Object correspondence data
-*-
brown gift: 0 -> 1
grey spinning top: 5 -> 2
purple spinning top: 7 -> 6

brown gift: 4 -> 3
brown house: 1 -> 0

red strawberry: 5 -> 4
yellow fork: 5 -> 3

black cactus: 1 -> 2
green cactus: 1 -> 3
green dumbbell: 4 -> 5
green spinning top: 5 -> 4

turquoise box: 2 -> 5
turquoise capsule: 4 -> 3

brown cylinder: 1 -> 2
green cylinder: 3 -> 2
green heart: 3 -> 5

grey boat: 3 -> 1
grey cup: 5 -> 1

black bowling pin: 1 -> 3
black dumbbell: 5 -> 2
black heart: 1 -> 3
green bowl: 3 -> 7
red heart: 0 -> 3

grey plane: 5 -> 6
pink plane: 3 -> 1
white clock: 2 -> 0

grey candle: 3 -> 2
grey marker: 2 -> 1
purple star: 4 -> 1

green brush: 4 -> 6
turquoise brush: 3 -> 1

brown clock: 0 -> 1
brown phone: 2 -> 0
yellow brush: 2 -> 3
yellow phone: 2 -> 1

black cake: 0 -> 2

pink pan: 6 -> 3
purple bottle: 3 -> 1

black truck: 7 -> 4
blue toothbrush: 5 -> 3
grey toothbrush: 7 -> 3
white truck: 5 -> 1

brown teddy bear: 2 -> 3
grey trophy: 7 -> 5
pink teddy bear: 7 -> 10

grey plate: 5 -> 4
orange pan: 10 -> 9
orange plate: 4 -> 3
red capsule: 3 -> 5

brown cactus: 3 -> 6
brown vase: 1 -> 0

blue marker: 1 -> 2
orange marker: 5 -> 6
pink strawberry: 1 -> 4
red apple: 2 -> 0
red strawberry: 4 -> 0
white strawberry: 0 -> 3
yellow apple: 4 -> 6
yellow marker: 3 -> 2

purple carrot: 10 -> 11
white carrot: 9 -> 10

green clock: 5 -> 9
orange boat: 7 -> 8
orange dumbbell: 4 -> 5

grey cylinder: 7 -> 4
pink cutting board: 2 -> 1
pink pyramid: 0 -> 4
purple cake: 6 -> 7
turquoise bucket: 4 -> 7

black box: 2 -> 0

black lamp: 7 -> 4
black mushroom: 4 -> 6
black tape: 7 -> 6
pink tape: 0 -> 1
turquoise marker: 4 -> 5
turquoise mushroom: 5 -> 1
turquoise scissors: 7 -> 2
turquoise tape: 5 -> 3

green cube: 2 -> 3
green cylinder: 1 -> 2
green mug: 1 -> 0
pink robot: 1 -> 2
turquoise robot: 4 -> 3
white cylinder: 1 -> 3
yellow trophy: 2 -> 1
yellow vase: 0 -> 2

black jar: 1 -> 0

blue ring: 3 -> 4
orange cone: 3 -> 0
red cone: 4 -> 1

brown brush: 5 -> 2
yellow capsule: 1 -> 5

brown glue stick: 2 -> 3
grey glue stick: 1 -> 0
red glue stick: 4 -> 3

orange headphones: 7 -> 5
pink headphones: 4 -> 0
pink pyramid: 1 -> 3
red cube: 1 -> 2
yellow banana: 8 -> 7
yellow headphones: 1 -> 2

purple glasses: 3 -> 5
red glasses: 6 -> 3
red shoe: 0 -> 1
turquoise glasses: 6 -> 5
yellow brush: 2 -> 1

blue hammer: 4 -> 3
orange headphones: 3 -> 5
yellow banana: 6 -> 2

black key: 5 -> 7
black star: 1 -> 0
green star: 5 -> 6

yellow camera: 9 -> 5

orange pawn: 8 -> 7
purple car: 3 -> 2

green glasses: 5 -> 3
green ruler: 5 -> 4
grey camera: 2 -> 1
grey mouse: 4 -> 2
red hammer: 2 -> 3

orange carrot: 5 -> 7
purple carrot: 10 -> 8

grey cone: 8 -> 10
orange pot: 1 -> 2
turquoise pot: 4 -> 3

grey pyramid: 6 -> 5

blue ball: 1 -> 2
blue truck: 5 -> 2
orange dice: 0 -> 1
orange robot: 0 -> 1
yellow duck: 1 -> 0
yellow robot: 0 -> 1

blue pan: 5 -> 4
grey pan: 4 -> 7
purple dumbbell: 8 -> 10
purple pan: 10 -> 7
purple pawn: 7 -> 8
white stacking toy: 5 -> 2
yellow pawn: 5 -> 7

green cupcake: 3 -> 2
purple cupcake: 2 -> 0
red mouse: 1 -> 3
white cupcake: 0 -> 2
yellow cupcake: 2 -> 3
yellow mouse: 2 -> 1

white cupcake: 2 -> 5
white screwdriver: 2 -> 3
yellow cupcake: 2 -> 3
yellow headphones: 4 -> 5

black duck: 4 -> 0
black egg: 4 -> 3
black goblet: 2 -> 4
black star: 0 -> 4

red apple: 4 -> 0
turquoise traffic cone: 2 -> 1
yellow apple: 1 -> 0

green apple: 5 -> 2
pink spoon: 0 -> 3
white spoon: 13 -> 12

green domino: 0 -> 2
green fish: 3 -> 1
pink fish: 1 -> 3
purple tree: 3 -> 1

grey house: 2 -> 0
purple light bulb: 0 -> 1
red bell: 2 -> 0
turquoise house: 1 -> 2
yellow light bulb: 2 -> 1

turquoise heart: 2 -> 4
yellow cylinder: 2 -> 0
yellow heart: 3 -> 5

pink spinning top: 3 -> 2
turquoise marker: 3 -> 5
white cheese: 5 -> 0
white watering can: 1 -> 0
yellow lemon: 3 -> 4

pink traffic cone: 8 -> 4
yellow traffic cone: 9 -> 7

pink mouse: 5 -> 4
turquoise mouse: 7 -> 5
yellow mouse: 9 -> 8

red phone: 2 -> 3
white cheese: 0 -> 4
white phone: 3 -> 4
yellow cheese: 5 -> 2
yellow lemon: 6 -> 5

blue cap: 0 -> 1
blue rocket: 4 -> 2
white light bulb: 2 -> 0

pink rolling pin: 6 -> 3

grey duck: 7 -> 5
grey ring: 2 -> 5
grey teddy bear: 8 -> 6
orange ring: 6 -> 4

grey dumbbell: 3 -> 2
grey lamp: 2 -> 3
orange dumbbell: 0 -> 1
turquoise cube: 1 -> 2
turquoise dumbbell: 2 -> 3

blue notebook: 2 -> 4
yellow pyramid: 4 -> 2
-*-
**YOUR ASSIGNMENT**.
Each entry must appear again in the answer exactly as written.

**ANSWER TO THE EXERCISE**.
brown gift: 0 -> 1
grey spinning top: 5 -> 2
purple spinning top: 7 -> 6

brown gift: 4 -> 3
brown house: 1 -> 0

red strawberry: 5 -> 4
yellow fork: 5 -> 3

black cactus: 1 -> 2
green cactus: 1 -> 3
green dumbbell: 4 -> 5
green spinning top: 5 -> 4

turquoise box: 2 -> 5
turquoise capsule: 4 -> 3

brown cylinder: 1 -> 2
green cylinder: 3 -> 2
green heart: 3 -> 5

grey boat: 3 -> 1
grey cup: 5 -> 1

black bowling pin: 1 -> 3
black dumbbell: 5 -> 2
black heart: 1 -> 3
green bowl: 3 -> 7
red heart: 0 -> 3

grey plane: 5 -> 6
pink plane: 3 -> 1
white clock: 2 -> 0

grey candle: 3 -> 2
grey marker: 2 -> 1
purple star: 4 -> 1

green brush: 4 -> 6
turquoise brush: 3 -> 1

brown clock: 0 -> 1
brown phone: 2 -> 0
yellow brush: 2 -> 3
yellow phone: 2 -> 1

black cake: 0 -> 2

pink pan: 6 -> 3
purple bottle: 3 -> 1

black truck: 7 -> 4
blue toothbrush: 5 -> 3
grey toothbrush: 7 -> 3
white truck: 5 -> 1

brown teddy bear: 2 -> 3
grey trophy: 7 -> 5
pink teddy bear: 7 -> 10

grey plate: 5 -> 4
orange pan: 10 -> 9
orange plate: 4 -> 3
red capsule: 3 -> 5

brown cactus: 3 -> 6
brown vase: 1 -> 0

blue marker: 1 -> 2
orange marker: 5 -> 6
pink strawberry: 1 -> 4
red apple: 2 -> 0
red strawberry: 4 -> 0
white strawberry: 0 -> 3
yellow apple: 4 -> 6
yellow marker: 3 -> 2

purple carrot: 10 -> 11
white carrot: 9 -> 10

green clock: 5 -> 9
orange boat: 7 -> 8
orange dumbbell: 4 -> 5

grey cylinder: 7 -> 4
pink cutting board: 2 -> 1
pink pyramid: 0 -> 4
purple cake: 6 -> 7
turquoise bucket: 4 -> 7

black box: 2 -> 0

black lamp: 7 -> 4
black mushroom: 4 -> 6
black tape: 7 -> 6
pink tape: 0 -> 1
turquoise marker: 4 -> 5
turquoise mushroom: 5 -> 1
turquoise scissors: 7 -> 2
turquoise tape: 5 -> 3

green cube: 2 -> 3
green cylinder: 1 -> 2
green mug: 1 -> 0
pink robot: 1 -> 2
turquoise robot: 4 -> 3
white cylinder: 1 -> 3
yellow trophy: 2 -> 1
yellow vase: 0 -> 2

black jar: 1 -> 0

blue ring: 3 -> 4
orange cone: 3 -> 0
red cone: 4 -> 1

brown brush: 5 -> 2
yellow capsule: 1 -> 5

brown glue stick: 2 -> 3
grey glue stick: 1 -> 0
red glue stick: 4 -> 3

orange headphones: 7 -> 5
pink headphones: 4 -> 0
pink pyramid: 1 -> 3
red cube: 1 -> 2
yellow banana: 8 -> 7
yellow headphones: 1 -> 2

purple glasses: 3 -> 5
red glasses: 6 -> 3
red shoe: 0 -> 1
turquoise glasses: 6 -> 5
yellow brush: 2 -> 1

blue hammer: 4 -> 3
orange headphones: 3 -> 5
yellow banana: 6 -> 2

black key: 5 -> 7
black star: 1 -> 0
green star: 5 -> 6

yellow camera: 9 -> 5

orange pawn: 8 -> 7
purple car: 3 -> 2

green glasses: 5 -> 3
green ruler: 5 -> 4
grey camera: 2 -> 1
grey mouse: 4 -> 2
red hammer: 2 -> 3

orange carrot: 5 -> 7
purple carrot: 10 -> 8

grey cone: 8 -> 10
orange pot: 1 -> 2
turquoise pot: 4 -> 3

grey pyramid: 6 -> 5

blue ball: 1 -> 2
blue truck: 5 -> 2
orange dice: 0 -> 1
orange robot: 0 -> 1
yellow duck: 1 -> 0
yellow robot: 0 -> 1

blue pan: 5 -> 4
grey pan: 4 -> 7
purple dumbbell: 8 -> 10
purple pan: 10 -> 7
purple pawn: 7 -> 8
white stacking toy: 5 -> 2
yellow pawn: 5 -> 7

green cupcake: 3 -> 2
purple cupcake: 2 -> 0
red mouse: 1 -> 3
white cupcake: 0 -> 2
yellow cupcake: 2 -> 3
yellow mouse: 2 -> 1

white cupcake: 2 -> 5
white screwdriver: 2 -> 3
yellow cupcake: 2 -> 3
yellow headphones: 4 -> 5

black duck: 4 -> 0
black egg: 4 -> 3
black goblet: 2 -> 4
black star: 0 -> 4

red apple: 4 -> 0
turquoise traffic cone: 2 -> 1
yellow apple: 1 -> 0

green apple: 5 -> 2
pink spoon: 0 -> 3
white spoon: 13 -> 12

green domino: 0 -> 2
green fish: 3 -> 1
pink fish: 1 -> 3
purple tree: 3 -> 1

grey house: 2 -> 0
purple light bulb: 0 -> 1
red bell: 2 -> 0
turquoise house: 1 -> 2
yellow light bulb: 2 -> 1

turquoise heart: 2 -> 4
yellow cylinder: 2 -> 0
yellow heart: 3 -> 5

pink spinning top: 3 -> 2
turquoise marker: 3 -> 5
white cheese: 5 -> 0
white watering can: 1 -> 0
yellow lemon: 3 -> 4

pink traffic cone: 8 -> 4
yellow traffic cone: 9 -> 7

pink mouse: 5 -> 4
turquoise mouse: 7 -> 5
yellow mouse: 9 -> 8

red phone: 2 -> 3
white cheese: 0 -> 4
white phone: 3 -> 4
yellow cheese: 5 -> 2
yellow lemon: 6 -> 5

blue cap: 0 -> 1
blue rocket: 4 -> 2
white light bulb: 2 -> 0

pink rolling pin: 6 -> 3

grey duck: 7 -> 5
grey ring: 2 -> 5
grey teddy bear: 8 -> 6
orange ring: 6 -> 4

grey dumbbell: 3 -> 2
grey lamp: 2 -> 3
orange dumbbell: 0 -> 1
turquoise cube: 1 -> 2
turquoise dumbbell: 2 -> 3

blue notebook: 2 -> 4
yellow pyramid: 4 -> 2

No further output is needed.